- _Prompt_
Read the entries below and pull out each line with the string "yellow".

↓↓↓

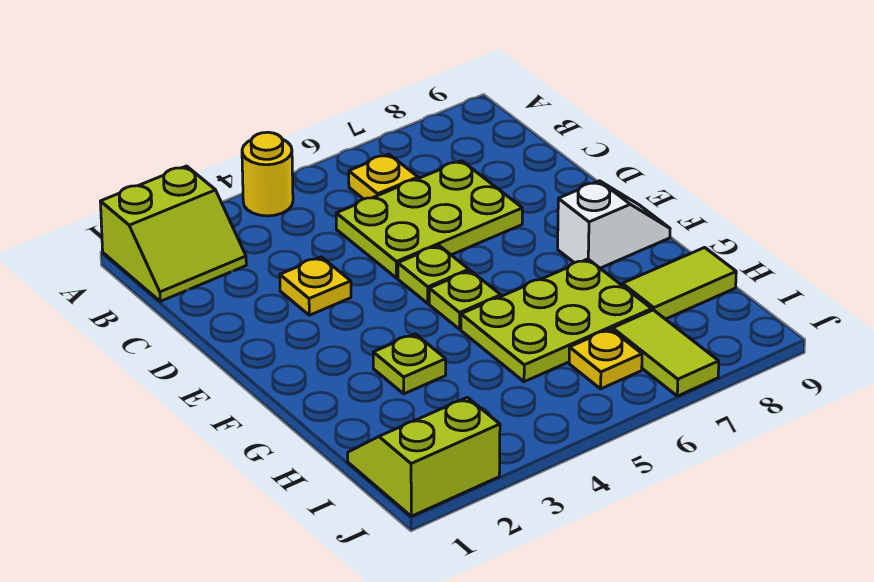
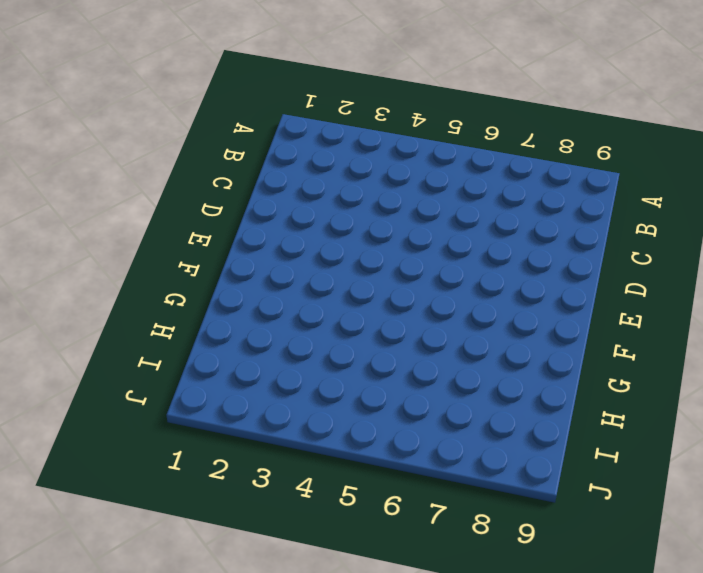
none -> lime slope A1:B2 level 1 top A
none -> yellow round brick A4 level 1
none -> yellow plate B6 level 1

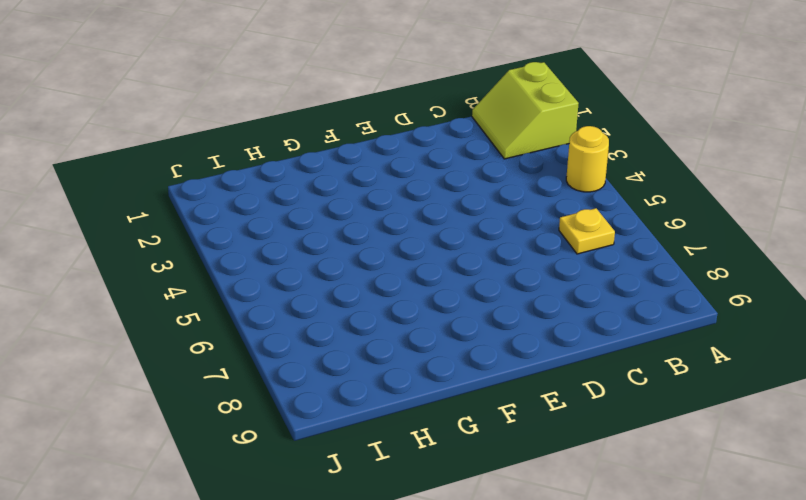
none -> lime plate C5:D7 level 1
none -> yellow plate D3 level 1
none -> lime plate E5 level 1

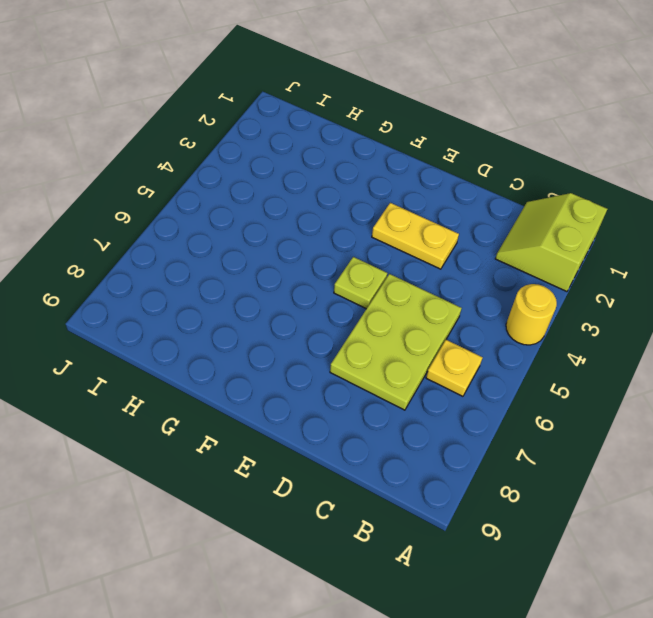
yellow plate D3:E3 level 1 -> yellow plate D3 level 1
none -> lime plate F5 level 1
none -> white slope F8:F9 level 1 top 8
none -> lime plate G3 level 1

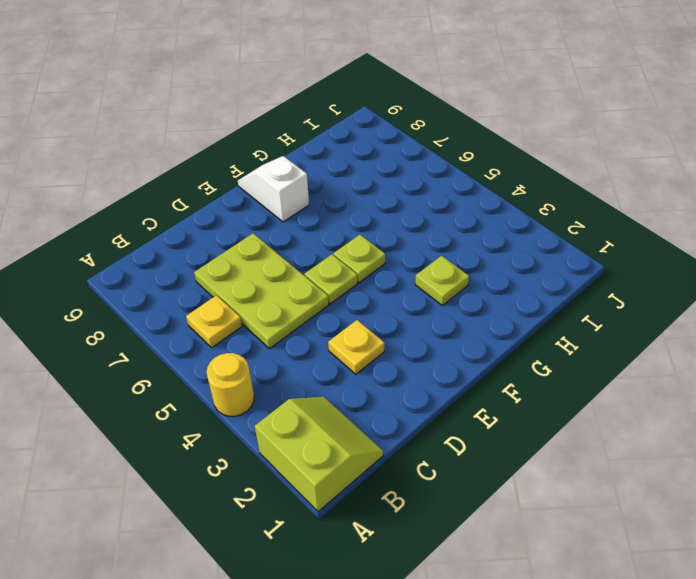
none -> lime plate G5:H7 level 1
none -> lime tile H8:H9 level 1
none -> lime slope I1:J2 level 1 top J

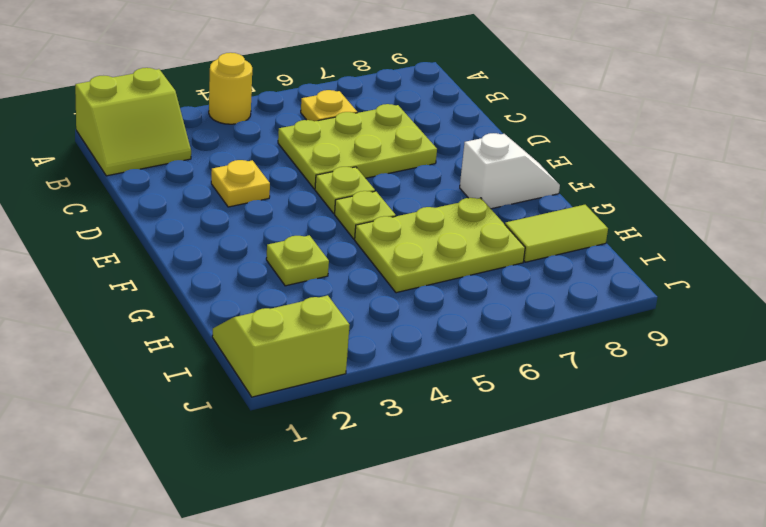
none -> yellow plate I6 level 1
none -> lime tile I7:J7 level 1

↑↑↑

- _Solution to this problem_
none -> yellow round brick A4 level 1
none -> yellow plate B6 level 1
none -> yellow plate D3 level 1
yellow plate D3:E3 level 1 -> yellow plate D3 level 1
none -> yellow plate I6 level 1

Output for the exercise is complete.